### [Action item]
Return the line that has "R18: 270 (+9V, VE) -> 330 (+9V, VE)" and all lines below it through the last, exactly as they stand; omit pictures.

### [Records provided]
◆ ◆ ◆

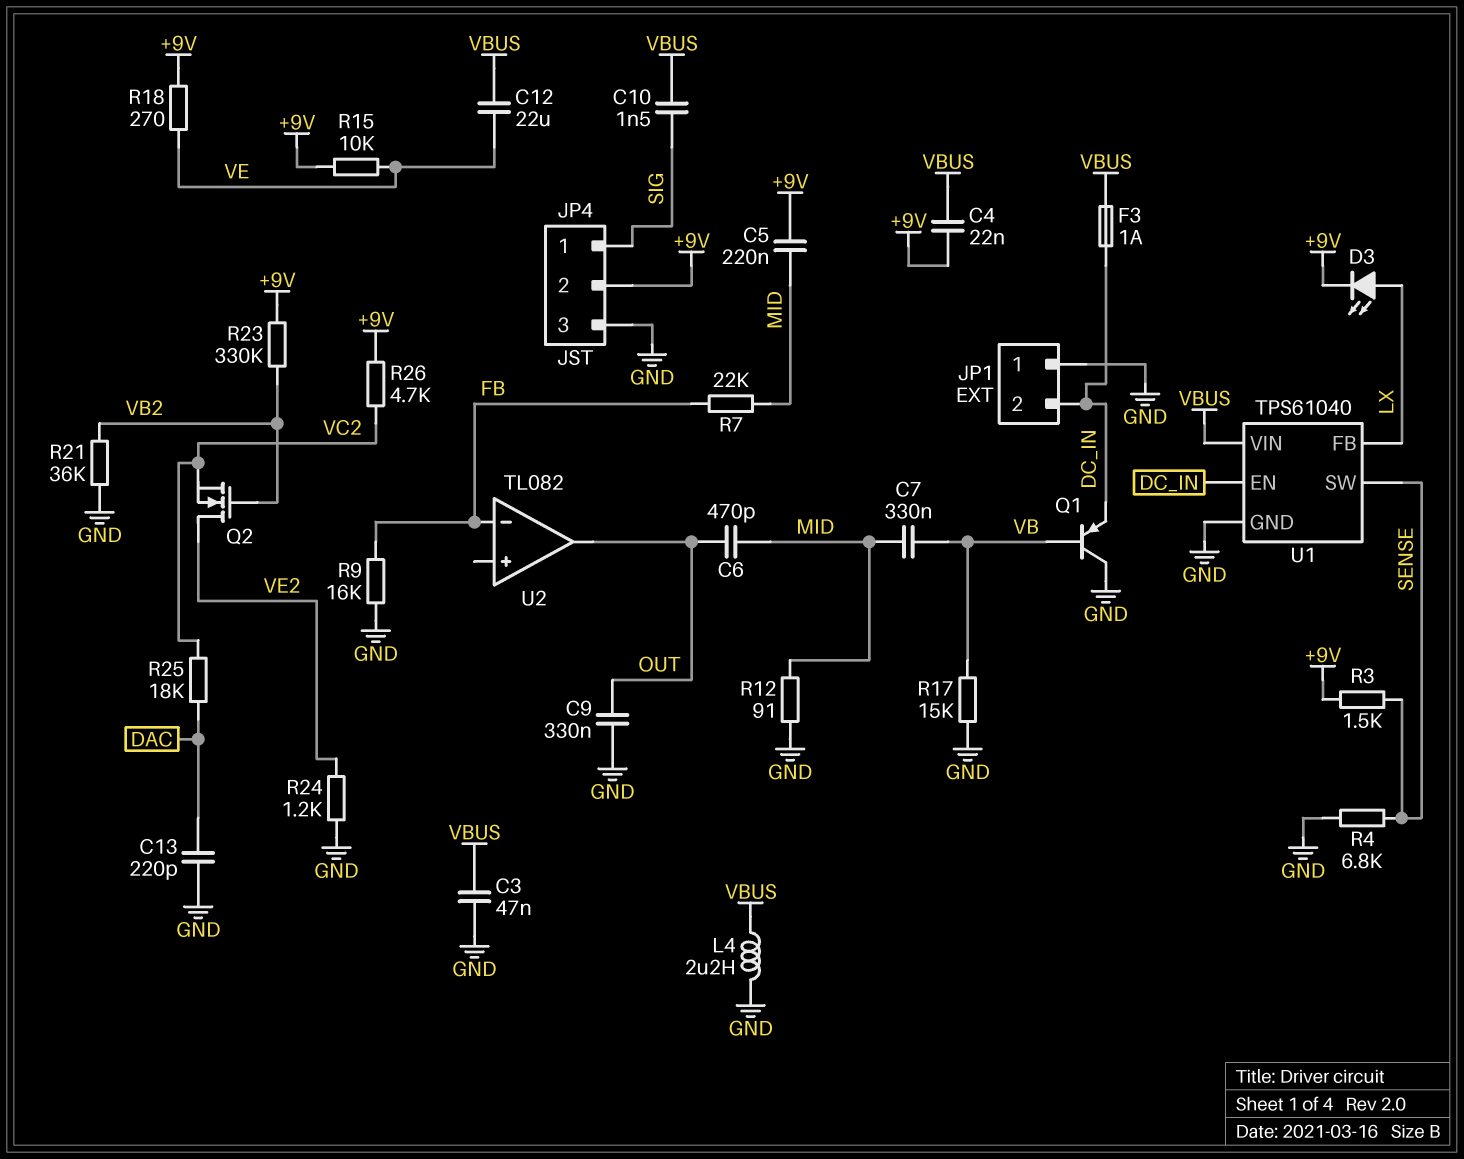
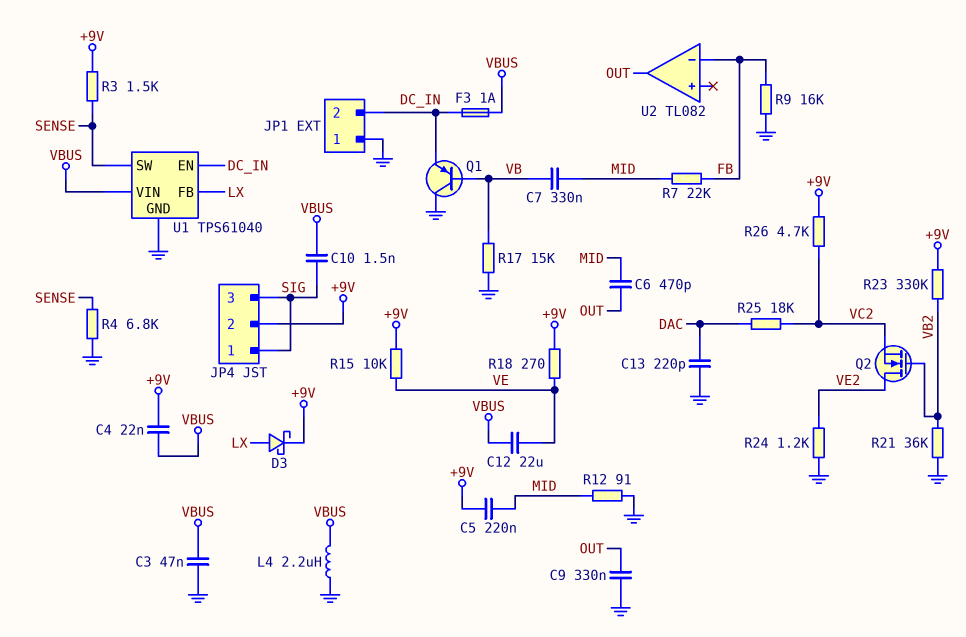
D3: LED (A LX, K +9V) -> schottky (A LX, K +9V)
JP4 pin 3: GND -> SIG

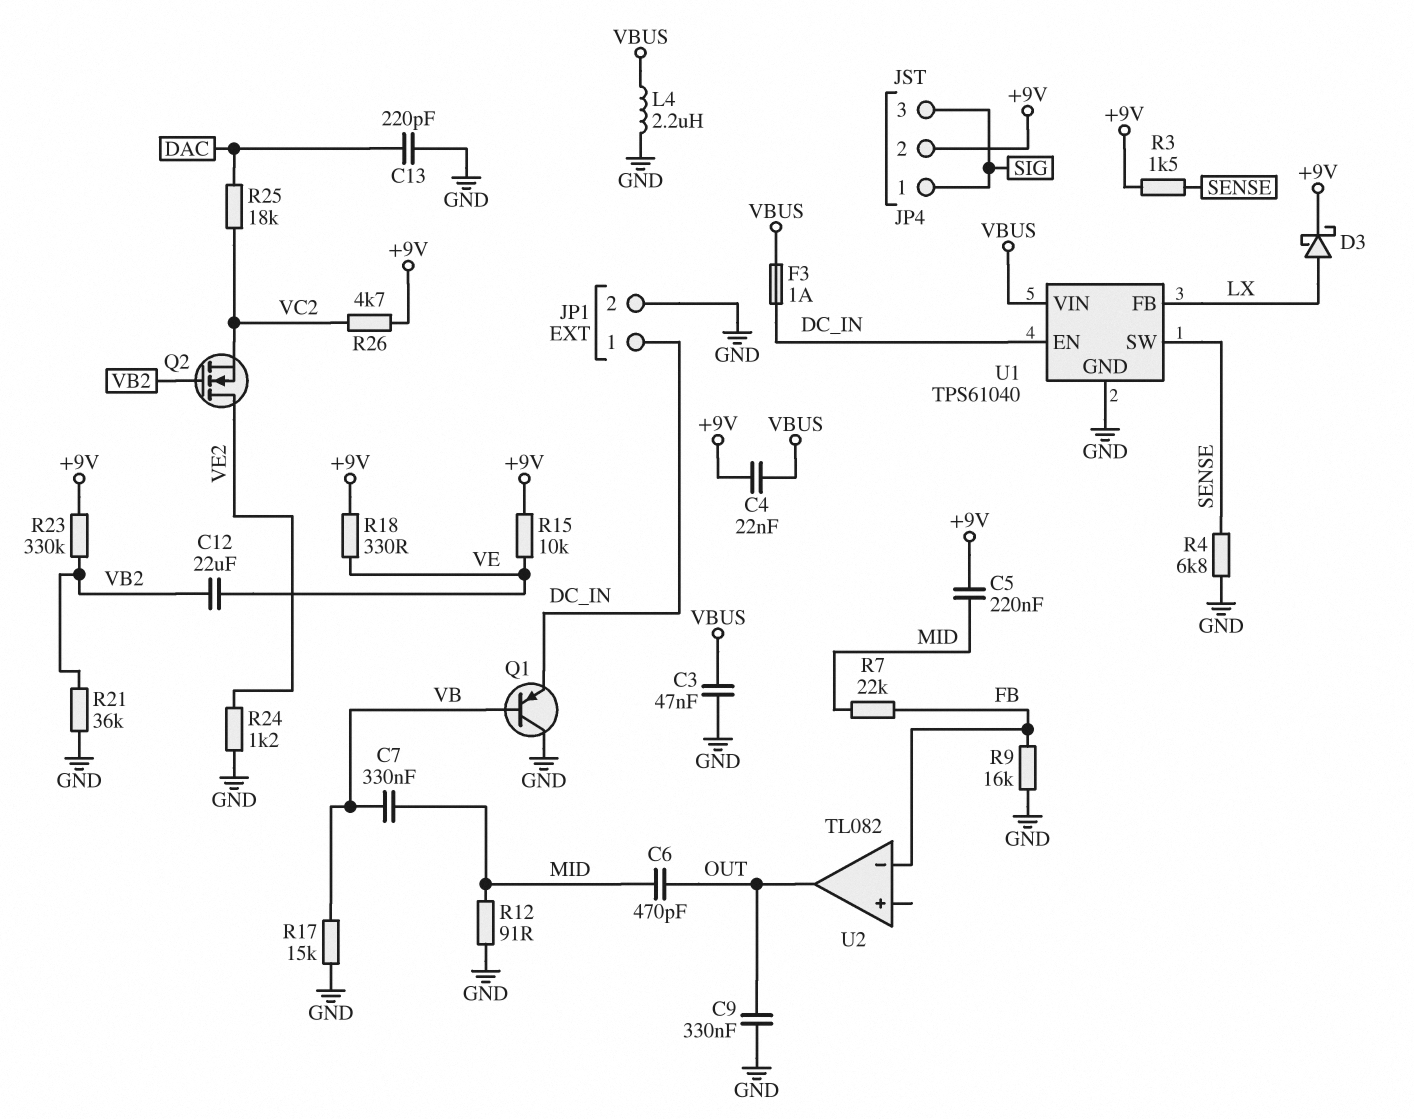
C10: 1.5nF (SIG, VBUS) -> none
C12: 22uF (VBUS, VE) -> 22uF (VB2, VE)
JP1 pin 1: GND -> DC_IN
JP1 pin 2: DC_IN -> GND
R18: 270 (+9V, VE) -> 330 (+9V, VE)

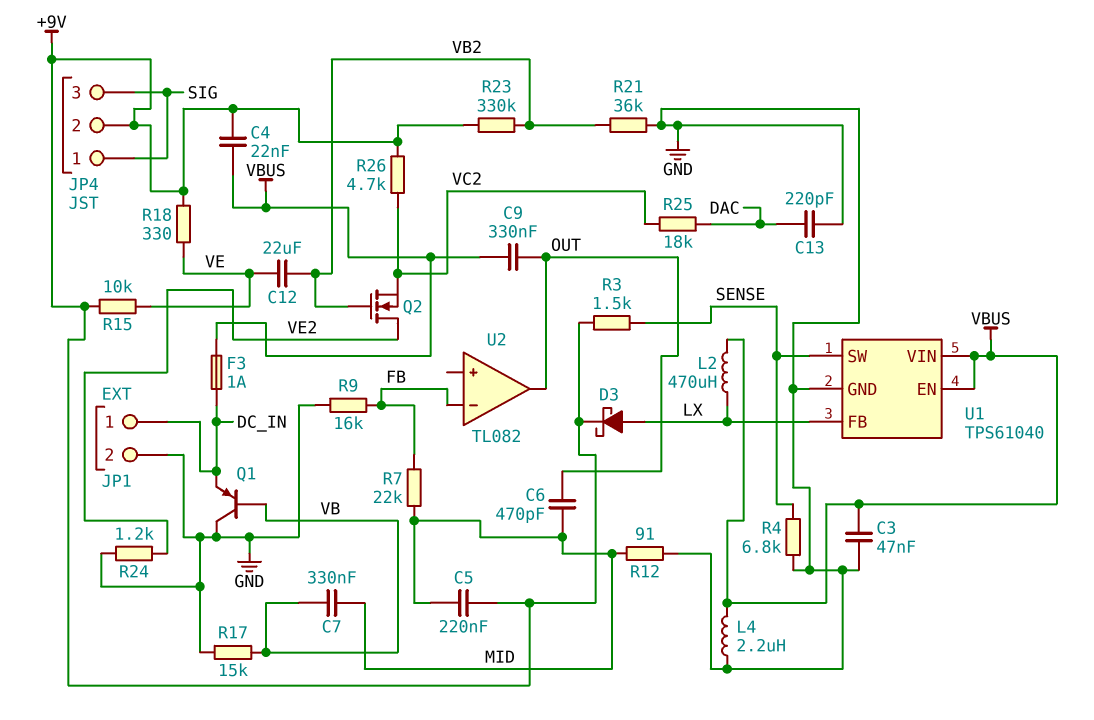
C9: 330nF (GND, OUT) -> 330nF (OUT, VBUS)
L2: none -> 470uH (LX, VBUS)
U1 pin EN: DC_IN -> VBUS

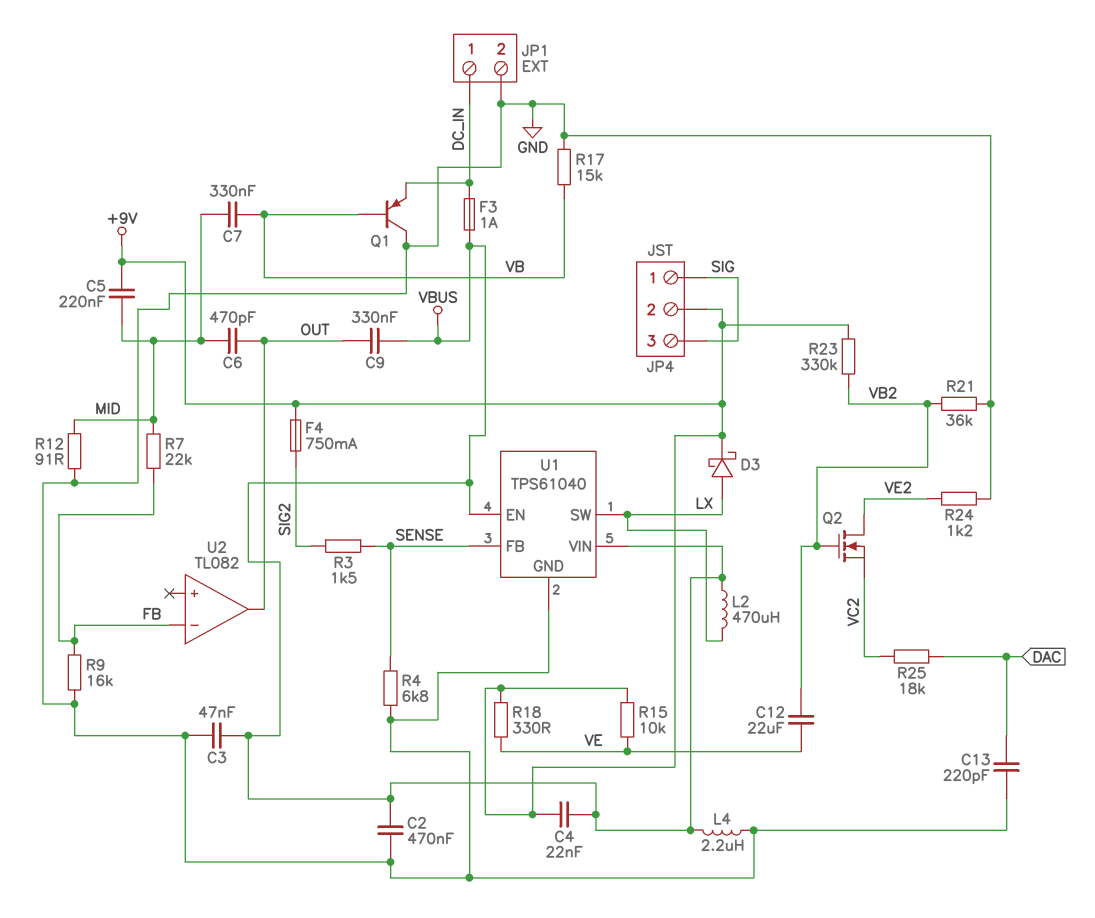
C2: none -> 470nF (GND, VBUS)
F4: none -> 750mA (+9V, SIG2)
R3: 1.5k (+9V, SENSE) -> 1.5k (SENSE, SIG2)
R26: 4.7k (+9V, VC2) -> none
U1 pin FB: LX -> SENSE
U1 pin SW: SENSE -> LX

◆ ◆ ◆

### [Result for this exercise]
R18: 270 (+9V, VE) -> 330 (+9V, VE)

C9: 330nF (GND, OUT) -> 330nF (OUT, VBUS)
L2: none -> 470uH (LX, VBUS)
U1 pin EN: DC_IN -> VBUS

C2: none -> 470nF (GND, VBUS)
F4: none -> 750mA (+9V, SIG2)
R3: 1.5k (+9V, SENSE) -> 1.5k (SENSE, SIG2)
R26: 4.7k (+9V, VC2) -> none
U1 pin FB: LX -> SENSE
U1 pin SW: SENSE -> LX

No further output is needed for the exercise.